WHAT IS EXPECTED
Please set down every line of the records below exactly, without the pictures.

Difference listings:

# # # # #

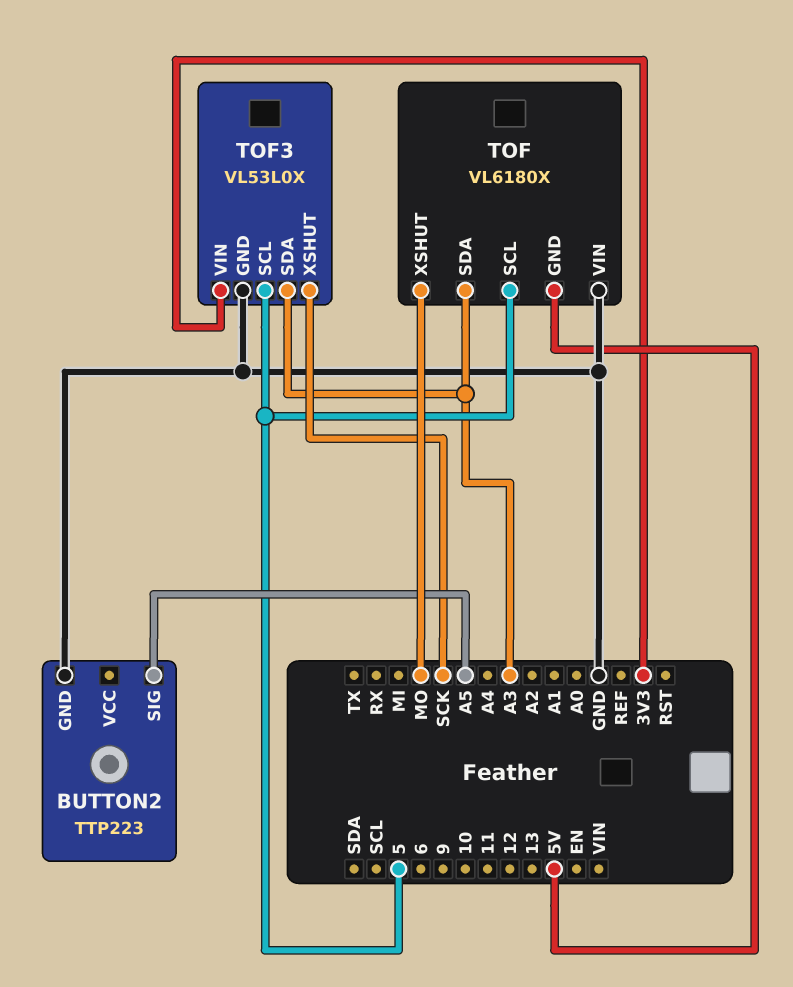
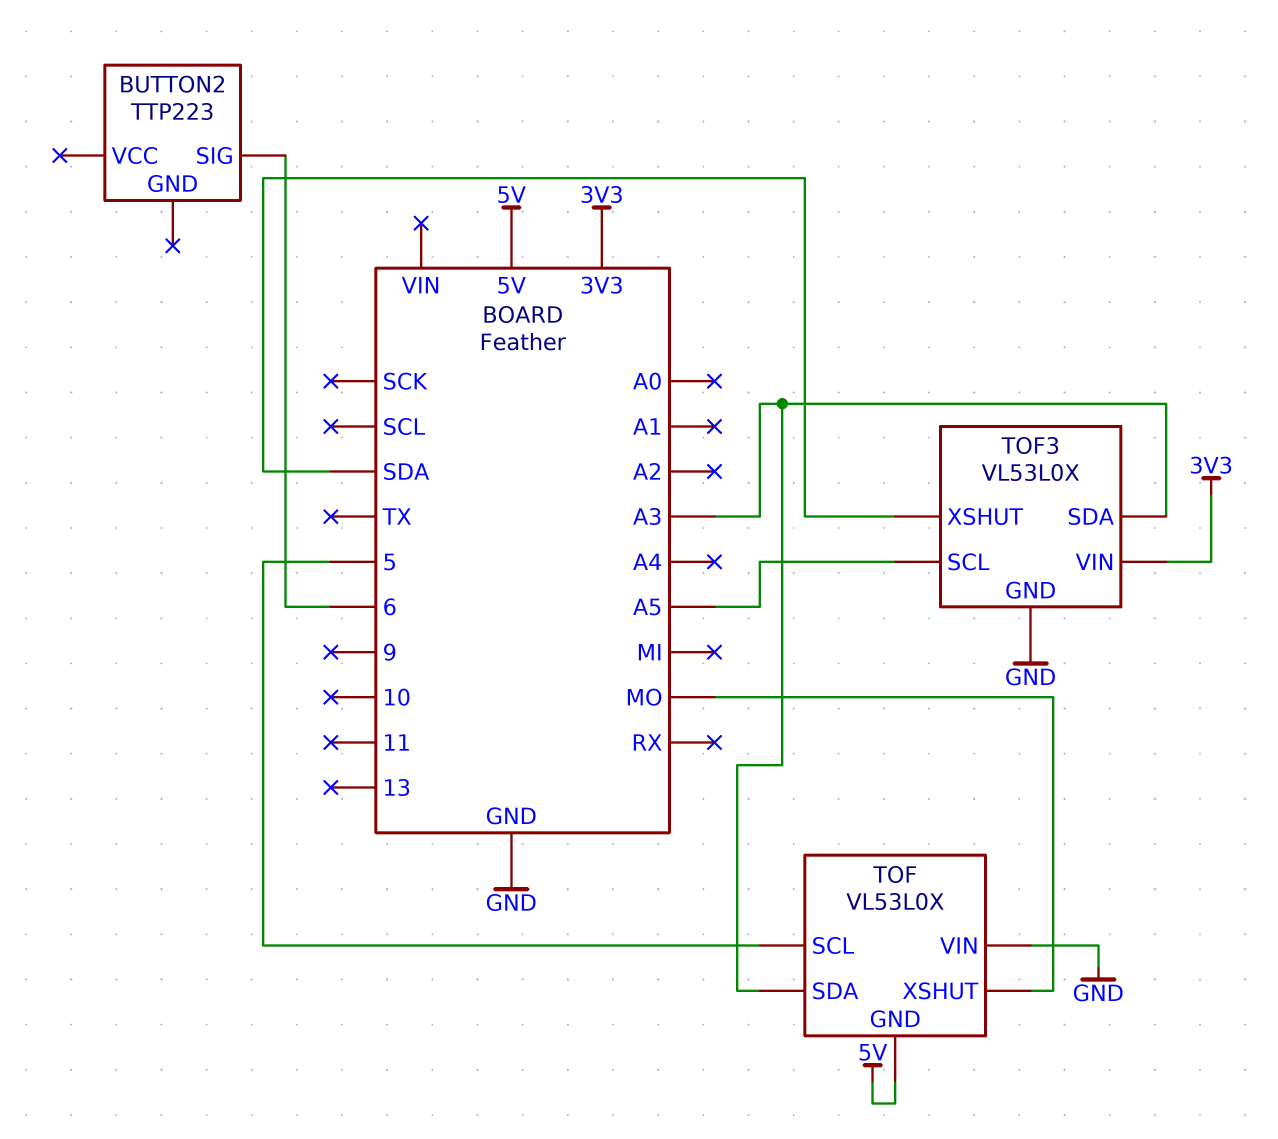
BUTTON2 pin GND: GND -> none
BUTTON2 pin SIG: A5 -> 6
TOF: VL6180X -> VL53L0X
TOF3 pin SCL: 5 -> A5
TOF3 pin XSHUT: SCK -> SDA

# # # # #

TASK SOLUTION
BUTTON2 pin GND: GND -> none
BUTTON2 pin SIG: A5 -> 6
TOF: VL6180X -> VL53L0X
TOF3 pin SCL: 5 -> A5
TOF3 pin XSHUT: SCK -> SDA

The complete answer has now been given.